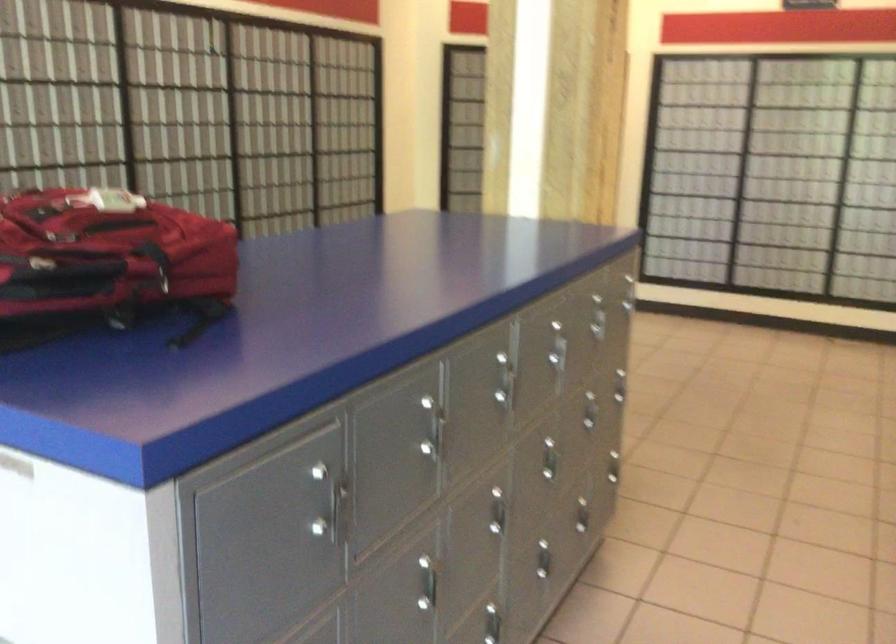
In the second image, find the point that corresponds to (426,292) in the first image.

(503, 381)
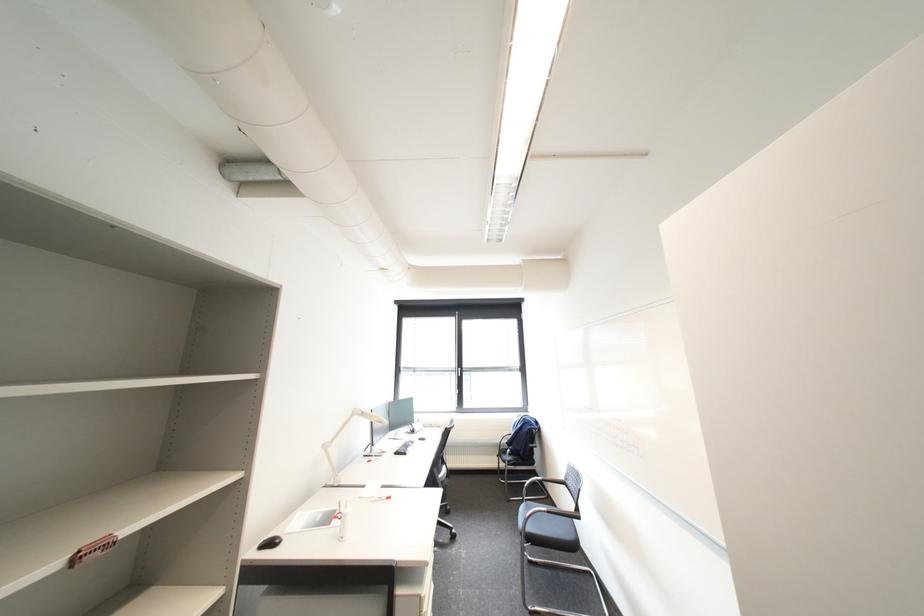
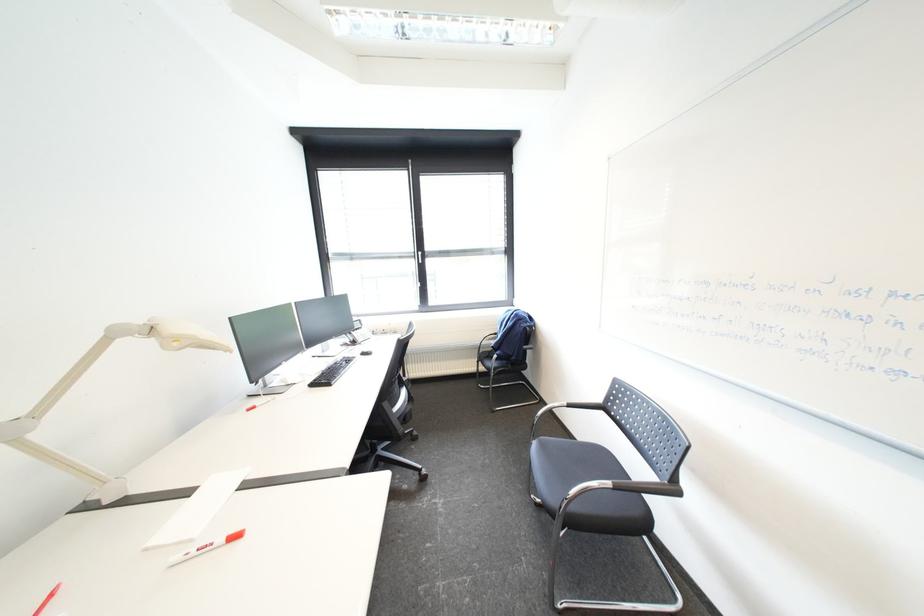
Question: In a continuous first-person perspective shot, in which direction is the camera moving?

Choices:
 (A) Left
 (B) Right
 (C) Forward
 (D) Backward

Answer: (C)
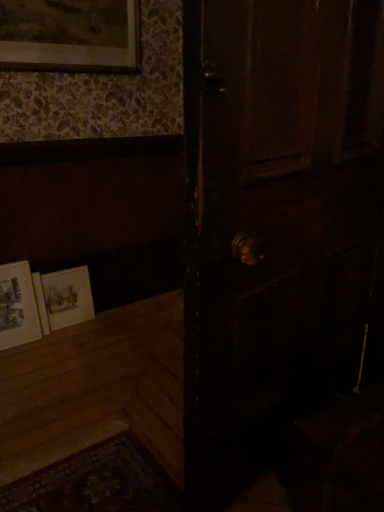
Locate an element on the screen. vacant space situated on the left part of dark wood door at center is located at coordinates (110, 422).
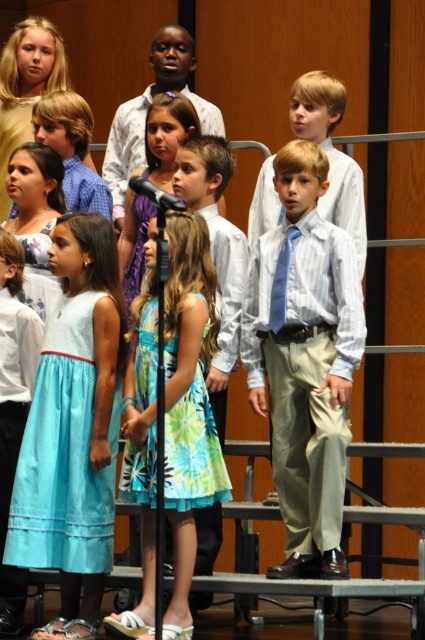
You are standing at the center of the stage and see the point marked at coordinates (305, 358). What object is located at that position?

The point at coordinates (305, 358) corresponds to the light blue striped shirt at center.

You are sitting in the front row of the auditorium and notice a light blue striped shirt at center. Where exactly is this shirt positioned in relation to the stage?

The light blue striped shirt at center is located at point 0.562 along the horizontal axis and 0.718 along the vertical axis relative to the stage.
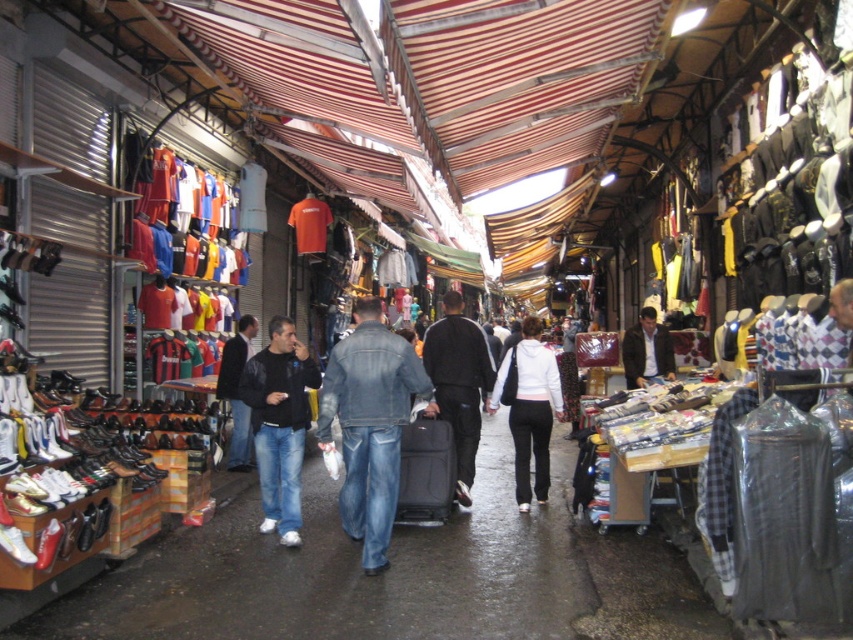
You are a customer trying to decide between the dark blue jeans at center and the white fleece pants at center. Which item is wider?

The dark blue jeans at center is wider than the white fleece pants at center.

You are a customer in the market looking for a leather jacket. You see the dark blue leather jacket at center and the dark brown leather jacket at center. Which one is smaller in size?

The dark blue leather jacket at center has a smaller size compared to the dark brown leather jacket at center.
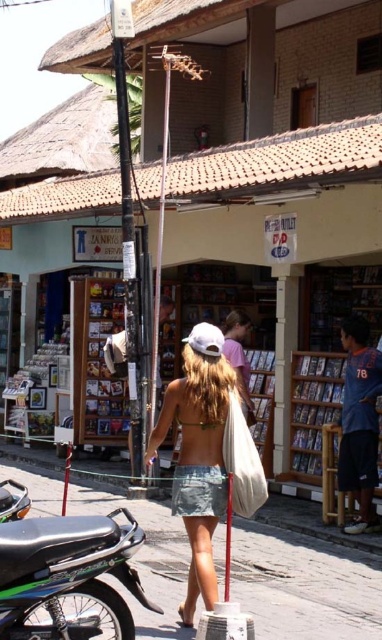
Is smooth concrete pavement at center positioned before denim skirt at center?

No, it is behind denim skirt at center.

Find the location of a particular element. smooth concrete pavement at center is located at coordinates (304, 584).

Does point (145, 630) come closer to viewer compared to point (218, 442)?

Yes, it is in front of point (218, 442).

Where is `smooth concrete pavement at center`? This screenshot has height=640, width=382. smooth concrete pavement at center is located at coordinates tap(304, 584).

Does smooth concrete pavement at center have a smaller size compared to shiny black motorcycle at lower left?

Indeed, smooth concrete pavement at center has a smaller size compared to shiny black motorcycle at lower left.

Is point (304, 561) farther from viewer compared to point (11, 509)?

Yes, point (304, 561) is farther from viewer.

Identify the location of smooth concrete pavement at center. This screenshot has height=640, width=382. (304, 584).

Measure the distance between point (352, 520) and camera.

Point (352, 520) is 25.47 feet away from camera.

Locate an element on the screen. blue fabric shirt at center is located at coordinates (359, 422).

What do you see at coordinates (359, 422) in the screenshot?
I see `blue fabric shirt at center` at bounding box center [359, 422].

Locate an element on the screen. blue fabric shirt at center is located at coordinates (359, 422).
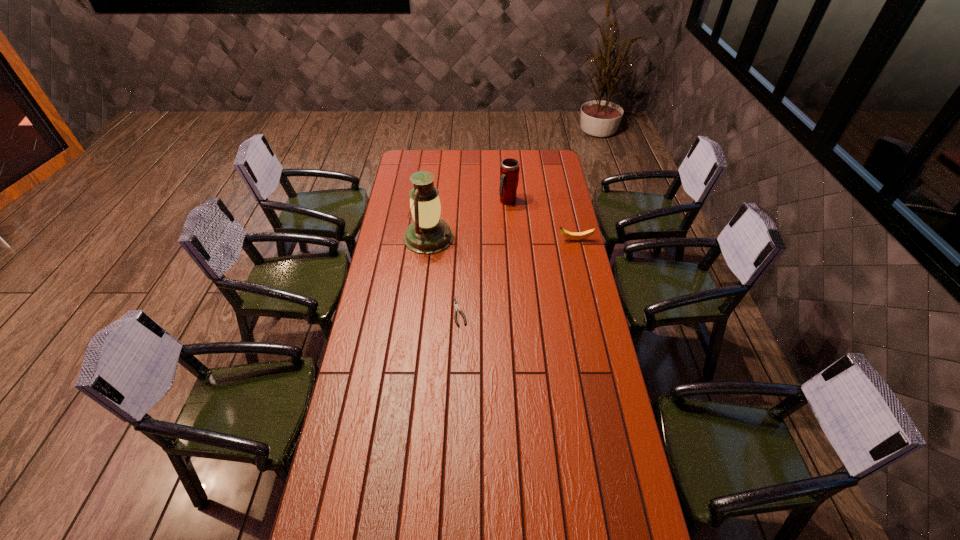
Find the location of a particular element. The height and width of the screenshot is (540, 960). free spot located at the stem of the second shortest object is located at coordinates (547, 240).

The width and height of the screenshot is (960, 540). In order to click on free space located at the stem of the second shortest object in this screenshot , I will do `click(513, 240)`.

The height and width of the screenshot is (540, 960). Find the location of `vacant area situated 0.330m on the side with the handle of the farthest object`. vacant area situated 0.330m on the side with the handle of the farthest object is located at coordinates click(x=520, y=252).

Find the location of a particular element. The image size is (960, 540). free space located on the side with the handle of the farthest object is located at coordinates (520, 252).

Where is `free space located 0.160m on the side with the handle of the farthest object`? This screenshot has height=540, width=960. free space located 0.160m on the side with the handle of the farthest object is located at coordinates click(x=515, y=228).

The height and width of the screenshot is (540, 960). Identify the location of vacant space positioned 0.360m with the light compartment facing forward on the lantern. (526, 261).

Locate an element on the screen. This screenshot has height=540, width=960. free space located with the light compartment facing forward on the lantern is located at coordinates (476, 249).

I want to click on vacant space positioned 0.080m with the light compartment facing forward on the lantern, so click(468, 247).

The width and height of the screenshot is (960, 540). Find the location of `object that is at the left edge`. object that is at the left edge is located at coordinates (427, 234).

I want to click on object positioned at the right edge, so click(586, 234).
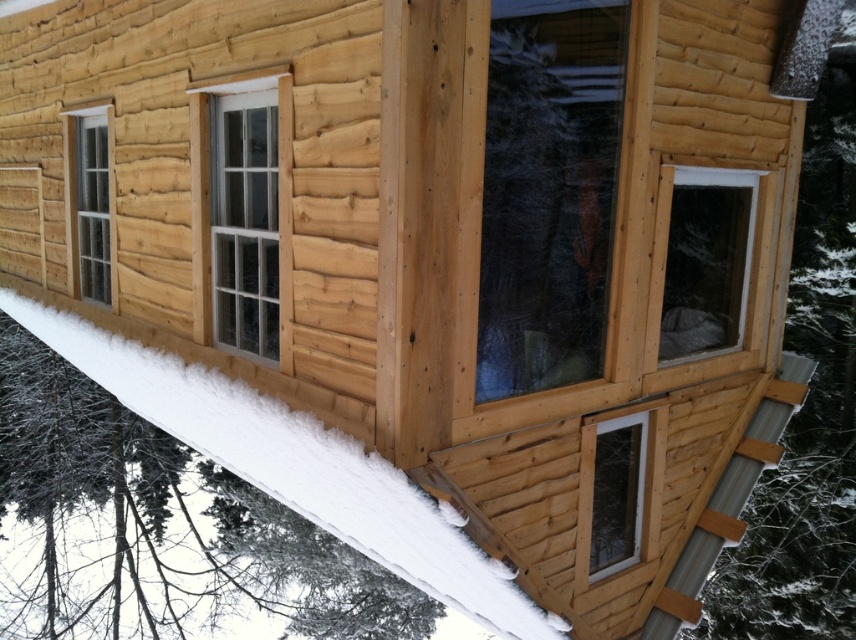
Between clear glass window at center right and clear glass window at left, which one has less height?

With less height is clear glass window at center right.

Does clear glass window at center right have a greater width compared to clear glass window at left?

Indeed, clear glass window at center right has a greater width compared to clear glass window at left.

Does point (712, 252) lie behind point (104, 296)?

No, (712, 252) is closer to viewer.

At what (x,y) coordinates should I click in order to perform the action: click on clear glass window at center right. Please return your answer as a coordinate pair (x, y). The height and width of the screenshot is (640, 856). Looking at the image, I should click on (706, 260).

From the picture: Can you confirm if clear glass window at center right is taller than white plastic window at lower right?

Indeed, clear glass window at center right has a greater height compared to white plastic window at lower right.

Can you confirm if clear glass window at center right is smaller than white plastic window at lower right?

No.

Is point (700, 257) farther from camera compared to point (604, 509)?

Yes, point (700, 257) is farther from viewer.

Identify the location of clear glass window at center right. The height and width of the screenshot is (640, 856). (706, 260).

Is clear glass window at center positioned behind clear glass window at left?

No, clear glass window at center is in front of clear glass window at left.

Can you confirm if clear glass window at center is positioned to the right of clear glass window at left?

Yes, clear glass window at center is to the right of clear glass window at left.

What do you see at coordinates (244, 212) in the screenshot? I see `clear glass window at center` at bounding box center [244, 212].

You are a GUI agent. You are given a task and a screenshot of the screen. Output one action in this format:
    pyautogui.click(x=<x>, y=<y>)
    Task: Click on the clear glass window at center
    This screenshot has width=856, height=640.
    Given the screenshot: What is the action you would take?
    pyautogui.click(x=244, y=212)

------------------------------------------------

■ Exercise requirements
Please reproduce all of the material above word for word, leaving out the pictures.

■ Task result
In the second image, find the point that corresponds to (426,292) in the first image.

(503, 381)
Question: In a continuous first-person perspective shot, in which direction is the camera moving?

Choices:
 (A) Left
 (B) Right
 (C) Forward
 (D) Backward

Answer: (C)
Locate an element on the screen. vacant space situated on the left part of dark wood door at center is located at coordinates (110, 422).
You are standing at the center of the stage and see the point marked at coordinates (305, 358). What object is located at that position?

The point at coordinates (305, 358) corresponds to the light blue striped shirt at center.

You are sitting in the front row of the auditorium and notice a light blue striped shirt at center. Where exactly is this shirt positioned in relation to the stage?

The light blue striped shirt at center is located at point 0.562 along the horizontal axis and 0.718 along the vertical axis relative to the stage.
You are a customer trying to decide between the dark blue jeans at center and the white fleece pants at center. Which item is wider?

The dark blue jeans at center is wider than the white fleece pants at center.

You are a customer in the market looking for a leather jacket. You see the dark blue leather jacket at center and the dark brown leather jacket at center. Which one is smaller in size?

The dark blue leather jacket at center has a smaller size compared to the dark brown leather jacket at center.
Is smooth concrete pavement at center positioned before denim skirt at center?

No, it is behind denim skirt at center.

Find the location of a particular element. smooth concrete pavement at center is located at coordinates (304, 584).

Does point (145, 630) come closer to viewer compared to point (218, 442)?

Yes, it is in front of point (218, 442).

Where is `smooth concrete pavement at center`? This screenshot has height=640, width=382. smooth concrete pavement at center is located at coordinates tap(304, 584).

Does smooth concrete pavement at center have a smaller size compared to shiny black motorcycle at lower left?

Indeed, smooth concrete pavement at center has a smaller size compared to shiny black motorcycle at lower left.

Is point (304, 561) farther from viewer compared to point (11, 509)?

Yes, point (304, 561) is farther from viewer.

Identify the location of smooth concrete pavement at center. This screenshot has height=640, width=382. (304, 584).

Measure the distance between point (352, 520) and camera.

Point (352, 520) is 25.47 feet away from camera.

Locate an element on the screen. blue fabric shirt at center is located at coordinates (359, 422).

What do you see at coordinates (359, 422) in the screenshot?
I see `blue fabric shirt at center` at bounding box center [359, 422].

Locate an element on the screen. blue fabric shirt at center is located at coordinates (359, 422).
Find the location of a particular element. The height and width of the screenshot is (540, 960). free spot located at the stem of the second shortest object is located at coordinates (547, 240).

The width and height of the screenshot is (960, 540). In order to click on free space located at the stem of the second shortest object in this screenshot , I will do `click(513, 240)`.

The height and width of the screenshot is (540, 960). Find the location of `vacant area situated 0.330m on the side with the handle of the farthest object`. vacant area situated 0.330m on the side with the handle of the farthest object is located at coordinates click(x=520, y=252).

Find the location of a particular element. The image size is (960, 540). free space located on the side with the handle of the farthest object is located at coordinates (520, 252).

Where is `free space located 0.160m on the side with the handle of the farthest object`? This screenshot has height=540, width=960. free space located 0.160m on the side with the handle of the farthest object is located at coordinates click(x=515, y=228).

The height and width of the screenshot is (540, 960). Identify the location of vacant space positioned 0.360m with the light compartment facing forward on the lantern. (526, 261).

Locate an element on the screen. This screenshot has height=540, width=960. free space located with the light compartment facing forward on the lantern is located at coordinates (476, 249).

I want to click on vacant space positioned 0.080m with the light compartment facing forward on the lantern, so click(468, 247).

The width and height of the screenshot is (960, 540). Find the location of `object that is at the left edge`. object that is at the left edge is located at coordinates (427, 234).

I want to click on object positioned at the right edge, so click(586, 234).
Between clear glass window at center right and clear glass window at left, which one has less height?

With less height is clear glass window at center right.

Does clear glass window at center right have a greater width compared to clear glass window at left?

Indeed, clear glass window at center right has a greater width compared to clear glass window at left.

Does point (712, 252) lie behind point (104, 296)?

No, (712, 252) is closer to viewer.

At what (x,y) coordinates should I click in order to perform the action: click on clear glass window at center right. Please return your answer as a coordinate pair (x, y). The height and width of the screenshot is (640, 856). Looking at the image, I should click on (706, 260).

From the picture: Can you confirm if clear glass window at center right is taller than white plastic window at lower right?

Indeed, clear glass window at center right has a greater height compared to white plastic window at lower right.

Can you confirm if clear glass window at center right is smaller than white plastic window at lower right?

No.

Is point (700, 257) farther from camera compared to point (604, 509)?

Yes, point (700, 257) is farther from viewer.

Identify the location of clear glass window at center right. The height and width of the screenshot is (640, 856). (706, 260).

Is clear glass window at center positioned behind clear glass window at left?

No, clear glass window at center is in front of clear glass window at left.

Can you confirm if clear glass window at center is positioned to the right of clear glass window at left?

Yes, clear glass window at center is to the right of clear glass window at left.

What do you see at coordinates (244, 212) in the screenshot? I see `clear glass window at center` at bounding box center [244, 212].

You are a GUI agent. You are given a task and a screenshot of the screen. Output one action in this format:
    pyautogui.click(x=<x>, y=<y>)
    Task: Click on the clear glass window at center
    This screenshot has width=856, height=640.
    Given the screenshot: What is the action you would take?
    pyautogui.click(x=244, y=212)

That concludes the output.